(REQUIRED ACTION)
Return, character for character, the lines from the one bearing "Outline every building" through the end of the material. Omit everything before that line.

(DATASET RECORDS)

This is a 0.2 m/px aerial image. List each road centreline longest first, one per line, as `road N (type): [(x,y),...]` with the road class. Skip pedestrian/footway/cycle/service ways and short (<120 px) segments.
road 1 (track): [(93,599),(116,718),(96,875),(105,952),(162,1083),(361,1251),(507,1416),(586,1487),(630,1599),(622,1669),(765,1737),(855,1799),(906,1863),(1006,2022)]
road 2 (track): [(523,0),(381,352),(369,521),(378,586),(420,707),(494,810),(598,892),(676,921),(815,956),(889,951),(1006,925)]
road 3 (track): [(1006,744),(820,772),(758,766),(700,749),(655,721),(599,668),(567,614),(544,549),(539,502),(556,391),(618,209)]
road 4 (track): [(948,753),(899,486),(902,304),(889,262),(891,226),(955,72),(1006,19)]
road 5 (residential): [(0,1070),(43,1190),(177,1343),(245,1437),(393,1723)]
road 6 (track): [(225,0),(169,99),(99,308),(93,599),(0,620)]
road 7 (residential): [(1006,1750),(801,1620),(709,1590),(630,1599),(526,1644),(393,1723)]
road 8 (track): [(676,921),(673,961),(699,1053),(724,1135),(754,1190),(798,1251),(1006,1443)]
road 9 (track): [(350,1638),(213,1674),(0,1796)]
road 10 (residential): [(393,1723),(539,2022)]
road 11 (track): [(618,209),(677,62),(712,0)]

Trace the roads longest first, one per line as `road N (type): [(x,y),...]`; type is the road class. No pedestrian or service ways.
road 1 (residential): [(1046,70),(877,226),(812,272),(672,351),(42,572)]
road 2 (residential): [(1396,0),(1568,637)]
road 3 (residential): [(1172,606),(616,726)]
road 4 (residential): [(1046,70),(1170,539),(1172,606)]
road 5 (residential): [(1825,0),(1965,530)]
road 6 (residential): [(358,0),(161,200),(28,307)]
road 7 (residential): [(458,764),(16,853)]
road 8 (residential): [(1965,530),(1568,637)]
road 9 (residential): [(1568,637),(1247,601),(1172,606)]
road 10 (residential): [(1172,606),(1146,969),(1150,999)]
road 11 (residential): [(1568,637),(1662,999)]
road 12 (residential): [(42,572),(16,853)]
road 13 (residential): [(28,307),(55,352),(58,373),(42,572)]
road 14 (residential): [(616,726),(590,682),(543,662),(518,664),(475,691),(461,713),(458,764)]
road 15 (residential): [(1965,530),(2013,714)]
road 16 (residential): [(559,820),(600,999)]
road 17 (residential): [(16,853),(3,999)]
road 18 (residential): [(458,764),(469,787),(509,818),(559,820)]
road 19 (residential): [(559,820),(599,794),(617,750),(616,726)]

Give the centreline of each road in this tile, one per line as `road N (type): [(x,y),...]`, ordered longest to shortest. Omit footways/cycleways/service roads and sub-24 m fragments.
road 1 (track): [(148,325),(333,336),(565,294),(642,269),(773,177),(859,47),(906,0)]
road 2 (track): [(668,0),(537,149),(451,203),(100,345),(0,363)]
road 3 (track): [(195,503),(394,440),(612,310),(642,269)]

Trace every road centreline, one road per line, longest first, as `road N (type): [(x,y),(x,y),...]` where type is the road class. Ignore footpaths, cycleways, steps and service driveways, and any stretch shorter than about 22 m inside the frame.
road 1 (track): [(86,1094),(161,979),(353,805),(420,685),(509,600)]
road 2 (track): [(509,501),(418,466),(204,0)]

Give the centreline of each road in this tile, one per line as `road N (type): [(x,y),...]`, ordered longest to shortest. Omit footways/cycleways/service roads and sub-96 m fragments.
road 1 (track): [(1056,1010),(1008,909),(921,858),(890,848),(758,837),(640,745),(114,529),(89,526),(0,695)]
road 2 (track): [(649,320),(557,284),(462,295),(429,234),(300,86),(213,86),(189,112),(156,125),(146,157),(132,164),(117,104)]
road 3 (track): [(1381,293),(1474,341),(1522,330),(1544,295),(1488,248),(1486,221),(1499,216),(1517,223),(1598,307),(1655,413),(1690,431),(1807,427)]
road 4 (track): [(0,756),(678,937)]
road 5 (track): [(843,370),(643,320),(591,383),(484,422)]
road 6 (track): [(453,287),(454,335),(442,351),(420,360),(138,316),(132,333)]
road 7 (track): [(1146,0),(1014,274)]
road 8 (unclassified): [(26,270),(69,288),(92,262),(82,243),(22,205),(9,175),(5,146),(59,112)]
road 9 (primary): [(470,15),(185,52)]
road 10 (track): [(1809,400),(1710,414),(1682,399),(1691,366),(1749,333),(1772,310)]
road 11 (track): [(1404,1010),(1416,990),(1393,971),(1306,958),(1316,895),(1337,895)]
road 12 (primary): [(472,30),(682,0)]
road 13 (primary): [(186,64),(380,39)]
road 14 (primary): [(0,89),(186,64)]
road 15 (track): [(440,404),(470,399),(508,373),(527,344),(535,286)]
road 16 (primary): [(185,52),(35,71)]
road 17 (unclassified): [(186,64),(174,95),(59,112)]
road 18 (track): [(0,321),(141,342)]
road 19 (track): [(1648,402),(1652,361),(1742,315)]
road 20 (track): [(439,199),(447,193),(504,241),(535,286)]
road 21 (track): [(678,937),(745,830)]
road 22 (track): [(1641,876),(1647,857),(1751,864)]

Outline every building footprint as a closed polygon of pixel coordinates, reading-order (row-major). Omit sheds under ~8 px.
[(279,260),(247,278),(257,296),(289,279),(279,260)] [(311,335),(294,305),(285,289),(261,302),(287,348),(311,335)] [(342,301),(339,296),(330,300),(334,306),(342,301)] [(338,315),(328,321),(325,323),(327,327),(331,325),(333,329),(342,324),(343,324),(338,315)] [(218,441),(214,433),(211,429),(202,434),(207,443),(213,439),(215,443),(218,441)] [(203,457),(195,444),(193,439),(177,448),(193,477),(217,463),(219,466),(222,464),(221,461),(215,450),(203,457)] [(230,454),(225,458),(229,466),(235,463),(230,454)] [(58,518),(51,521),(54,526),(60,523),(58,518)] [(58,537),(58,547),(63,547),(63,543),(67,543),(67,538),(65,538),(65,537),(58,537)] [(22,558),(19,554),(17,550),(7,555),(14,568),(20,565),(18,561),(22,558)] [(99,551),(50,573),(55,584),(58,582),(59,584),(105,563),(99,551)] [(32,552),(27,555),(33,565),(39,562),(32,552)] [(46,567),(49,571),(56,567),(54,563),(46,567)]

(PROBLEM SOLUTION)
Outline every building footprint as a closed polygon of pixel coordinates, reading-order (row-major). Omit sheds under ~8 px.
[(279,260),(247,278),(257,296),(289,279),(279,260)] [(311,335),(294,305),(285,289),(261,302),(287,348),(311,335)] [(342,301),(339,296),(330,300),(334,306),(342,301)] [(338,315),(328,321),(325,323),(327,327),(331,325),(333,329),(342,324),(343,324),(338,315)] [(218,441),(214,433),(211,429),(202,434),(207,443),(213,439),(215,443),(218,441)] [(203,457),(195,444),(193,439),(177,448),(193,477),(217,463),(219,466),(222,464),(221,461),(215,450),(203,457)] [(230,454),(225,458),(229,466),(235,463),(230,454)] [(58,518),(51,521),(54,526),(60,523),(58,518)] [(58,537),(58,547),(63,547),(63,543),(67,543),(67,538),(65,538),(65,537),(58,537)] [(22,558),(19,554),(17,550),(7,555),(14,568),(20,565),(18,561),(22,558)] [(99,551),(50,573),(55,584),(58,582),(59,584),(105,563),(99,551)] [(32,552),(27,555),(33,565),(39,562),(32,552)] [(46,567),(49,571),(56,567),(54,563),(46,567)]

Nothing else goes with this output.